* [EXERCISE]:
Within the listing below, please copy exactly the lines between the line holding "(364, 106) = (226, 173): yellow" and the line holding "(117, 336) = (207, 310): none -> pink nut", inclusive.
··········
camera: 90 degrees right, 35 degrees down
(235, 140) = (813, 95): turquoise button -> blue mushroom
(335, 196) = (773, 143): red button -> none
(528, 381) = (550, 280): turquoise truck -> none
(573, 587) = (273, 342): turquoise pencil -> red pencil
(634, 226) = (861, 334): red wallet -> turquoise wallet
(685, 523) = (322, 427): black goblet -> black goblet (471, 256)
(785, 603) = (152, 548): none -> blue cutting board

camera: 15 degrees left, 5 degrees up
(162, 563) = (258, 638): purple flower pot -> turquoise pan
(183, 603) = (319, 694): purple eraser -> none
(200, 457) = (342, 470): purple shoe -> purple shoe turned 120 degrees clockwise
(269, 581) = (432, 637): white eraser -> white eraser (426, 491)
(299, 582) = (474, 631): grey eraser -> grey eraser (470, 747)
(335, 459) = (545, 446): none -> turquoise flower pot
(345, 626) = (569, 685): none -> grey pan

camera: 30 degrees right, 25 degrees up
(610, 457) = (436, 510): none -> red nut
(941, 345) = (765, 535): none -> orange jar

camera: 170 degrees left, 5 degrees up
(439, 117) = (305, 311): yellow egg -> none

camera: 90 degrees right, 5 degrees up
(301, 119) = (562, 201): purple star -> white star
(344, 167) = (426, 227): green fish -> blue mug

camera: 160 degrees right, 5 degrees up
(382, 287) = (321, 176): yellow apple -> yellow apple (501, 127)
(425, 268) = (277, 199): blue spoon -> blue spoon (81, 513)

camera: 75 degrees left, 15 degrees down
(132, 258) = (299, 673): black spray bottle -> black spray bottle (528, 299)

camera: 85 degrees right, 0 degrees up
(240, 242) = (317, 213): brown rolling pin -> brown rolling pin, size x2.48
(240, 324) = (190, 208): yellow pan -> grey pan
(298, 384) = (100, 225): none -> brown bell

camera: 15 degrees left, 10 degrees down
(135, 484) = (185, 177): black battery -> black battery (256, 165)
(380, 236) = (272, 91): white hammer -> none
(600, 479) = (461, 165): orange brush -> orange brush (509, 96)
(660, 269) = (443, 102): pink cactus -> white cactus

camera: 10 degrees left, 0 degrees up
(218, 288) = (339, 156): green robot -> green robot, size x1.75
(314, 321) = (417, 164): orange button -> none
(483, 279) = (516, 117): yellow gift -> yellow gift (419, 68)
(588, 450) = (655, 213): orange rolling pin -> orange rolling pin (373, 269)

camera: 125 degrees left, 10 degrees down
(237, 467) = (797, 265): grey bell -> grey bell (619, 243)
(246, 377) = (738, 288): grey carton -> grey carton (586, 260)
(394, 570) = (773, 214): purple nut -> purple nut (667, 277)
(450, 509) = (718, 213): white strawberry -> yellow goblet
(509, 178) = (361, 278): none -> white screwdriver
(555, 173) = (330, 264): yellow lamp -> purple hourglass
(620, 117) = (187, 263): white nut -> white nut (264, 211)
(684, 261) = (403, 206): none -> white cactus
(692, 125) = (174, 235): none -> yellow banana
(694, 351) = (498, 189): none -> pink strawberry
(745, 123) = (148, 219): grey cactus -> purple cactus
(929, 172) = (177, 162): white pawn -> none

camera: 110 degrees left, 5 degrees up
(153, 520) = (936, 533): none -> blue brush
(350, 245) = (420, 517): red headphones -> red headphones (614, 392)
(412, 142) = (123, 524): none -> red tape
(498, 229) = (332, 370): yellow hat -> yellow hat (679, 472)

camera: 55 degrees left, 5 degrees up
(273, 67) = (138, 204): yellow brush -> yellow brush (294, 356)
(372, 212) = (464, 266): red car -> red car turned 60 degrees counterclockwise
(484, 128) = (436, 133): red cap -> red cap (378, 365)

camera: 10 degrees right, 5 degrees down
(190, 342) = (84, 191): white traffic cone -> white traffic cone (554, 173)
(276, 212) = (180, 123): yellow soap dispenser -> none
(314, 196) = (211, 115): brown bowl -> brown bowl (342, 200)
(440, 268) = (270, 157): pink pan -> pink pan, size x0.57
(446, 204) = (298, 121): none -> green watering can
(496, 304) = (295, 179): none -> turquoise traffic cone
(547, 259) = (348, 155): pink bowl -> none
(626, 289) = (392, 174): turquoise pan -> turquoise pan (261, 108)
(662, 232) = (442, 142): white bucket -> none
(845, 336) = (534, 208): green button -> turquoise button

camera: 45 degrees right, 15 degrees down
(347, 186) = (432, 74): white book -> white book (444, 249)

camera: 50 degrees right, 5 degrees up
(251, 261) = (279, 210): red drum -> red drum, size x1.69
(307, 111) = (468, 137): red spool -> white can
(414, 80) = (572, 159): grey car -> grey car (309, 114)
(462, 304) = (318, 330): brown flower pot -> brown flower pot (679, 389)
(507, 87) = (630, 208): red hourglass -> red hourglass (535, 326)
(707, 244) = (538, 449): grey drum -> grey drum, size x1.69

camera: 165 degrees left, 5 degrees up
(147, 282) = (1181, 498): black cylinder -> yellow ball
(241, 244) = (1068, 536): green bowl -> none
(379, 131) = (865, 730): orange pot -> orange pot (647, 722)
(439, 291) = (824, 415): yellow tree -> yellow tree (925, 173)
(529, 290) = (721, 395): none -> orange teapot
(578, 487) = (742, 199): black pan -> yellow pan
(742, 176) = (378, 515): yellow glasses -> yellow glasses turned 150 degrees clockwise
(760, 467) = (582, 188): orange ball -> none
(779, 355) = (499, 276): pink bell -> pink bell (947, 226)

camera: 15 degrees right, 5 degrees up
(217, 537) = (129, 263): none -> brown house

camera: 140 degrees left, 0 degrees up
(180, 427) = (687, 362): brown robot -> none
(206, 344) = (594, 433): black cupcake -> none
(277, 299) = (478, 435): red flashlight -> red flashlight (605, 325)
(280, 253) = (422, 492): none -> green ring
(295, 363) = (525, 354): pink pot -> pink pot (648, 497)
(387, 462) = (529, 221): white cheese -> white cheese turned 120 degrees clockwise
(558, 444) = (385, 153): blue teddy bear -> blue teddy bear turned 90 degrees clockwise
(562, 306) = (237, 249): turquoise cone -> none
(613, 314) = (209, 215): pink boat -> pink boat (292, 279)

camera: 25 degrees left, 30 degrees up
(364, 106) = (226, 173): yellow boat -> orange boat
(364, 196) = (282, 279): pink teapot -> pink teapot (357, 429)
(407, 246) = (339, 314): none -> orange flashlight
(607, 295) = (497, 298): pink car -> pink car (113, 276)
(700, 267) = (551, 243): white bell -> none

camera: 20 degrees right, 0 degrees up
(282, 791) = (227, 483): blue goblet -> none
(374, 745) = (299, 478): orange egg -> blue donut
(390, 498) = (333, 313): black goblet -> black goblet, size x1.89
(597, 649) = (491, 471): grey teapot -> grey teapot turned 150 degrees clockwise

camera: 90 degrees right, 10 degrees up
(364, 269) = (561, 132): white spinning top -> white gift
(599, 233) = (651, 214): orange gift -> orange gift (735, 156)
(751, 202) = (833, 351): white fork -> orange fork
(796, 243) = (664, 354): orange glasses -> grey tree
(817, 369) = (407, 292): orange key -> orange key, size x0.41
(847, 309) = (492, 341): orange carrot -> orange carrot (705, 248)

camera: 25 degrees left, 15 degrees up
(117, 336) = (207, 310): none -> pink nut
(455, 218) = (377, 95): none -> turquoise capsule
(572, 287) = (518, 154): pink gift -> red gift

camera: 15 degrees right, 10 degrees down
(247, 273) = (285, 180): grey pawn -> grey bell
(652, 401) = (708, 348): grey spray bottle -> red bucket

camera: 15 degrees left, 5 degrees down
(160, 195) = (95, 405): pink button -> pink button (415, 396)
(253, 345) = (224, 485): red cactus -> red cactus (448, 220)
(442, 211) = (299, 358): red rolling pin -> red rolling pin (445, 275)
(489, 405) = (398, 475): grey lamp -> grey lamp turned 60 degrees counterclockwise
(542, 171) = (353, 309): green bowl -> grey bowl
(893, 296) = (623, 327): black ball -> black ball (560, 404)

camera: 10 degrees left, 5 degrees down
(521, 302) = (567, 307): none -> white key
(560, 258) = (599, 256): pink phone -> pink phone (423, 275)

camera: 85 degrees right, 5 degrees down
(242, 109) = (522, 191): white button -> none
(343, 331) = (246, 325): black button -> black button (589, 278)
··········
* [FINAL ANSWER]:
(364, 106) = (226, 173): yellow boat -> orange boat
(364, 196) = (282, 279): pink teapot -> pink teapot (357, 429)
(407, 246) = (339, 314): none -> orange flashlight
(607, 295) = (497, 298): pink car -> pink car (113, 276)
(700, 267) = (551, 243): white bell -> none

camera: 20 degrees right, 0 degrees up
(282, 791) = (227, 483): blue goblet -> none
(374, 745) = (299, 478): orange egg -> blue donut
(390, 498) = (333, 313): black goblet -> black goblet, size x1.89
(597, 649) = (491, 471): grey teapot -> grey teapot turned 150 degrees clockwise

camera: 90 degrees right, 10 degrees up
(364, 269) = (561, 132): white spinning top -> white gift
(599, 233) = (651, 214): orange gift -> orange gift (735, 156)
(751, 202) = (833, 351): white fork -> orange fork
(796, 243) = (664, 354): orange glasses -> grey tree
(817, 369) = (407, 292): orange key -> orange key, size x0.41
(847, 309) = (492, 341): orange carrot -> orange carrot (705, 248)

camera: 25 degrees left, 15 degrees up
(117, 336) = (207, 310): none -> pink nut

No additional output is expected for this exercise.